TASK INPUTS =>

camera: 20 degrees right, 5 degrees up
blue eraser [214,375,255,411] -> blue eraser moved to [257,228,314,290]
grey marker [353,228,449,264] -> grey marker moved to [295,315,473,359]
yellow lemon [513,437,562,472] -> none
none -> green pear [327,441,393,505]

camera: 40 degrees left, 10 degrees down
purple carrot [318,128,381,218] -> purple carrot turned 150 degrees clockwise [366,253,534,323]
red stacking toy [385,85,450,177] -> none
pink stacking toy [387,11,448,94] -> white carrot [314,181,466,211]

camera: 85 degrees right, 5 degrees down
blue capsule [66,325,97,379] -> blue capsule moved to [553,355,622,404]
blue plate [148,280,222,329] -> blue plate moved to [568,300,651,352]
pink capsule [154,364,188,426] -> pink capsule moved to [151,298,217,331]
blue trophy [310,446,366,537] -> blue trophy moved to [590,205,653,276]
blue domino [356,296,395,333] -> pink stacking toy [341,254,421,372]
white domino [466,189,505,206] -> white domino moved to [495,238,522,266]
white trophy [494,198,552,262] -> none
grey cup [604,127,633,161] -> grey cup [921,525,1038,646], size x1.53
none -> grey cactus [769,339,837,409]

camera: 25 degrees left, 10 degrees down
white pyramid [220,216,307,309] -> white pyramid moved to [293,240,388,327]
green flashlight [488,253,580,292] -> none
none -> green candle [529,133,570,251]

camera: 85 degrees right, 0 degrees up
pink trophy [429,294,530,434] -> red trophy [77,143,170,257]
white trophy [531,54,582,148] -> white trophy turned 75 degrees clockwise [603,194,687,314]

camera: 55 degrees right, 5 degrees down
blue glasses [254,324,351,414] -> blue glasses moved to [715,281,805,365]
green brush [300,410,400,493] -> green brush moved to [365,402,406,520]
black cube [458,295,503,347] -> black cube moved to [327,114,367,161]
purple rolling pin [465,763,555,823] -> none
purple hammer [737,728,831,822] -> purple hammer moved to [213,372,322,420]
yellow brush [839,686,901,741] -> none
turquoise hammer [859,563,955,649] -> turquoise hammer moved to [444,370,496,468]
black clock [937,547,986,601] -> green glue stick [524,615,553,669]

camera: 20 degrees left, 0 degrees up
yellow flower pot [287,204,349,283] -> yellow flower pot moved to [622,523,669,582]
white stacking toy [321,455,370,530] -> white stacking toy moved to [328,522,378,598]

PROBLEM STATEMENT =>
Please set down again, word for word, only the lines from the start of the entries through the line with "none -> green pear [327,441,393,505]", both ends included.

SOLUTION TO THE PROBLEM =>
camera: 20 degrees right, 5 degrees up
blue eraser [214,375,255,411] -> blue eraser moved to [257,228,314,290]
grey marker [353,228,449,264] -> grey marker moved to [295,315,473,359]
yellow lemon [513,437,562,472] -> none
none -> green pear [327,441,393,505]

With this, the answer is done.